- [Task to complete] Nothing but the lines from the one containing "(565, 66) = (427, 140): none" through the last line of the entries should appear in the output, each verbatim.

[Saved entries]
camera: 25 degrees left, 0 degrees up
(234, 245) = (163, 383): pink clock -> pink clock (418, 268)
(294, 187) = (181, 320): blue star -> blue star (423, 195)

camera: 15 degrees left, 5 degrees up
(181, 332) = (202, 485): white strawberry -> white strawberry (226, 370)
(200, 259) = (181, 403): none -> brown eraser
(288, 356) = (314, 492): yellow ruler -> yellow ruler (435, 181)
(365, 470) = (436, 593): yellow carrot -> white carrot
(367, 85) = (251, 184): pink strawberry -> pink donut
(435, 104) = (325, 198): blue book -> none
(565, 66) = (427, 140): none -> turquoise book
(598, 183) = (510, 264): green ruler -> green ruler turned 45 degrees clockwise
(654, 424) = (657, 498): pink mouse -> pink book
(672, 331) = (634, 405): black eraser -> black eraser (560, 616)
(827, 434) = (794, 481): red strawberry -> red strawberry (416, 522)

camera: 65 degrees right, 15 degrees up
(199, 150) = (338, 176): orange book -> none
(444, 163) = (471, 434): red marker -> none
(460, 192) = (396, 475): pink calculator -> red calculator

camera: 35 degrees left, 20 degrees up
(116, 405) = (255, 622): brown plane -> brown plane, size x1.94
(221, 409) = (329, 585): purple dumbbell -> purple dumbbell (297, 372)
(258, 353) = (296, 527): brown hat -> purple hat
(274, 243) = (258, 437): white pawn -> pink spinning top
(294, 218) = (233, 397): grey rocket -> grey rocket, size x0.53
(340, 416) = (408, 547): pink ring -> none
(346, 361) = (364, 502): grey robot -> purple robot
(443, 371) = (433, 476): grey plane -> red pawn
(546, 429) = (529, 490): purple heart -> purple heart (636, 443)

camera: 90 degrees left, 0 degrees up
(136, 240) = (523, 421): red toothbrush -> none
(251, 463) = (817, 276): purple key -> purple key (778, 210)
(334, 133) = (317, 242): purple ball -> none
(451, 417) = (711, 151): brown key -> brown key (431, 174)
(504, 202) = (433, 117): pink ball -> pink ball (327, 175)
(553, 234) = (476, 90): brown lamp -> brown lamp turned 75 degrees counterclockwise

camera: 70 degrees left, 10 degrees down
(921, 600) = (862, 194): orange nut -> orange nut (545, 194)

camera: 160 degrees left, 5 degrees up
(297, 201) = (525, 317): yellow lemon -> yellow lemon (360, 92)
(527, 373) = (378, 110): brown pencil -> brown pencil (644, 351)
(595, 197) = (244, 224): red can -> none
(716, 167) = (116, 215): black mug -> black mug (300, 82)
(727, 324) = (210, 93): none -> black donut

- [Written solution]
(565, 66) = (427, 140): none -> turquoise book
(598, 183) = (510, 264): green ruler -> green ruler turned 45 degrees clockwise
(654, 424) = (657, 498): pink mouse -> pink book
(672, 331) = (634, 405): black eraser -> black eraser (560, 616)
(827, 434) = (794, 481): red strawberry -> red strawberry (416, 522)

camera: 65 degrees right, 15 degrees up
(199, 150) = (338, 176): orange book -> none
(444, 163) = (471, 434): red marker -> none
(460, 192) = (396, 475): pink calculator -> red calculator

camera: 35 degrees left, 20 degrees up
(116, 405) = (255, 622): brown plane -> brown plane, size x1.94
(221, 409) = (329, 585): purple dumbbell -> purple dumbbell (297, 372)
(258, 353) = (296, 527): brown hat -> purple hat
(274, 243) = (258, 437): white pawn -> pink spinning top
(294, 218) = (233, 397): grey rocket -> grey rocket, size x0.53
(340, 416) = (408, 547): pink ring -> none
(346, 361) = (364, 502): grey robot -> purple robot
(443, 371) = (433, 476): grey plane -> red pawn
(546, 429) = (529, 490): purple heart -> purple heart (636, 443)

camera: 90 degrees left, 0 degrees up
(136, 240) = (523, 421): red toothbrush -> none
(251, 463) = (817, 276): purple key -> purple key (778, 210)
(334, 133) = (317, 242): purple ball -> none
(451, 417) = (711, 151): brown key -> brown key (431, 174)
(504, 202) = (433, 117): pink ball -> pink ball (327, 175)
(553, 234) = (476, 90): brown lamp -> brown lamp turned 75 degrees counterclockwise

camera: 70 degrees left, 10 degrees down
(921, 600) = (862, 194): orange nut -> orange nut (545, 194)

camera: 160 degrees left, 5 degrees up
(297, 201) = (525, 317): yellow lemon -> yellow lemon (360, 92)
(527, 373) = (378, 110): brown pencil -> brown pencil (644, 351)
(595, 197) = (244, 224): red can -> none
(716, 167) = (116, 215): black mug -> black mug (300, 82)
(727, 324) = (210, 93): none -> black donut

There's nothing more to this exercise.